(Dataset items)
....

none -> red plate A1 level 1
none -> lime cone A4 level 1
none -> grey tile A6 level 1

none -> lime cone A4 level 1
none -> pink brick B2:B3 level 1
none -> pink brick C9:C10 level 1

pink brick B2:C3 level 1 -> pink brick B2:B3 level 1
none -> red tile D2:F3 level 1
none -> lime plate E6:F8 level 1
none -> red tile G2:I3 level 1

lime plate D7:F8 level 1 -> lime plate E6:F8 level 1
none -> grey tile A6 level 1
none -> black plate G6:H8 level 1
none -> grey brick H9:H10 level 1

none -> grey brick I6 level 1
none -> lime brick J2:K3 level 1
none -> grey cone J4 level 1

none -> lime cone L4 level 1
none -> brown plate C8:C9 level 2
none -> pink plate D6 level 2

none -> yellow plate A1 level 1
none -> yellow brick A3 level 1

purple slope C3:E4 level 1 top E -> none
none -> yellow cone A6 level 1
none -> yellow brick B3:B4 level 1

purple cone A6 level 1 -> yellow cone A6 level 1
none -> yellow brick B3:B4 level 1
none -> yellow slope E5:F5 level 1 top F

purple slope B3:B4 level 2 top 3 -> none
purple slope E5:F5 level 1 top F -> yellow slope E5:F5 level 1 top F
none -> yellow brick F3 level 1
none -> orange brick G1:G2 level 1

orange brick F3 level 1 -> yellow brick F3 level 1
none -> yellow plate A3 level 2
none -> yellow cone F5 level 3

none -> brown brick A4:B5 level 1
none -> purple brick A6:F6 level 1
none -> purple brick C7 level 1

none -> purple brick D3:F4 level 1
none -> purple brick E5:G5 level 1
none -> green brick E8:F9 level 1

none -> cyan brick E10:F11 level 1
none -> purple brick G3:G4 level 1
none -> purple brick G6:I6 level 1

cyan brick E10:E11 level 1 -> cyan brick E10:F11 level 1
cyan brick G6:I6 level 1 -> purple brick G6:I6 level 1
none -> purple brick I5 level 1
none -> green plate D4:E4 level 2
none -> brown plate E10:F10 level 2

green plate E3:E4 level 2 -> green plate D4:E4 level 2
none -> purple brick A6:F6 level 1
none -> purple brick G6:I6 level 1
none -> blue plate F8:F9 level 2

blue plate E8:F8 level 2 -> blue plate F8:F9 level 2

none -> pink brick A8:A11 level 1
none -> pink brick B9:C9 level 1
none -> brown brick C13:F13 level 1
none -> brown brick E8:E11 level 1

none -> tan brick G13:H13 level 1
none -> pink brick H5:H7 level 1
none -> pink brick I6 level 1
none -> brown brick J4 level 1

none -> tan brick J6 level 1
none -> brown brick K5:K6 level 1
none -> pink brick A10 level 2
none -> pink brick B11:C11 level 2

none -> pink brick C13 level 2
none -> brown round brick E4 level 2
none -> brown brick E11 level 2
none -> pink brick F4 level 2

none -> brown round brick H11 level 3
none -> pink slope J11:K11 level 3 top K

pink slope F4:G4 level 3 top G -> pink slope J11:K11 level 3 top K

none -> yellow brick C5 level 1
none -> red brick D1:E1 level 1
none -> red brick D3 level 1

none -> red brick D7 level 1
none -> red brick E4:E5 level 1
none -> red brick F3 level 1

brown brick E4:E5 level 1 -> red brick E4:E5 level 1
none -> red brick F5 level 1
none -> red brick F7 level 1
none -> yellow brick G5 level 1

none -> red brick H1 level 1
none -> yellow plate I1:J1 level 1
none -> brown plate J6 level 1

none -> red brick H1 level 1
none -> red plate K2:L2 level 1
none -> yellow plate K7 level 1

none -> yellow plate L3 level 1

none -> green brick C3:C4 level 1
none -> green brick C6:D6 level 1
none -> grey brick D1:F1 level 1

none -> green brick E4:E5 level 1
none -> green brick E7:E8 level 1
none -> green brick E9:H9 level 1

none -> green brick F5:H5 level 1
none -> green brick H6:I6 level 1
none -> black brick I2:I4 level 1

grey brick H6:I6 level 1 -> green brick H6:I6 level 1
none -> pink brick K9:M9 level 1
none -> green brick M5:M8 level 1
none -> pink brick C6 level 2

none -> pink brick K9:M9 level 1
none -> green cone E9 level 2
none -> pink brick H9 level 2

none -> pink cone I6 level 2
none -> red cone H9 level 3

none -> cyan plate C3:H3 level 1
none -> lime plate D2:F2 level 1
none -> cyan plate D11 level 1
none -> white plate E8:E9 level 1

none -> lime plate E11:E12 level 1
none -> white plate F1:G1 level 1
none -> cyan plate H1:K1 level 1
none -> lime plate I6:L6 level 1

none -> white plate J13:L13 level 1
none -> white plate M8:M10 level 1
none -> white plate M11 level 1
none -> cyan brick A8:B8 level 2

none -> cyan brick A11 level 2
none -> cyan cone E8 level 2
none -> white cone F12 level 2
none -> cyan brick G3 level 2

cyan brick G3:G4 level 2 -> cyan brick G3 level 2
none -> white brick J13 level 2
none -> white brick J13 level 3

....

[DIRECTIONS]: Which lines above run from the one containing "none -> blue plate F8:F9 level 2" to the one containing "none -> brown round brick H11 level 3"? Give them again exactly, both ends included.

[TASK ANSWER]:
none -> blue plate F8:F9 level 2

blue plate E8:F8 level 2 -> blue plate F8:F9 level 2

none -> pink brick A8:A11 level 1
none -> pink brick B9:C9 level 1
none -> brown brick C13:F13 level 1
none -> brown brick E8:E11 level 1

none -> tan brick G13:H13 level 1
none -> pink brick H5:H7 level 1
none -> pink brick I6 level 1
none -> brown brick J4 level 1

none -> tan brick J6 level 1
none -> brown brick K5:K6 level 1
none -> pink brick A10 level 2
none -> pink brick B11:C11 level 2

none -> pink brick C13 level 2
none -> brown round brick E4 level 2
none -> brown brick E11 level 2
none -> pink brick F4 level 2

none -> brown round brick H11 level 3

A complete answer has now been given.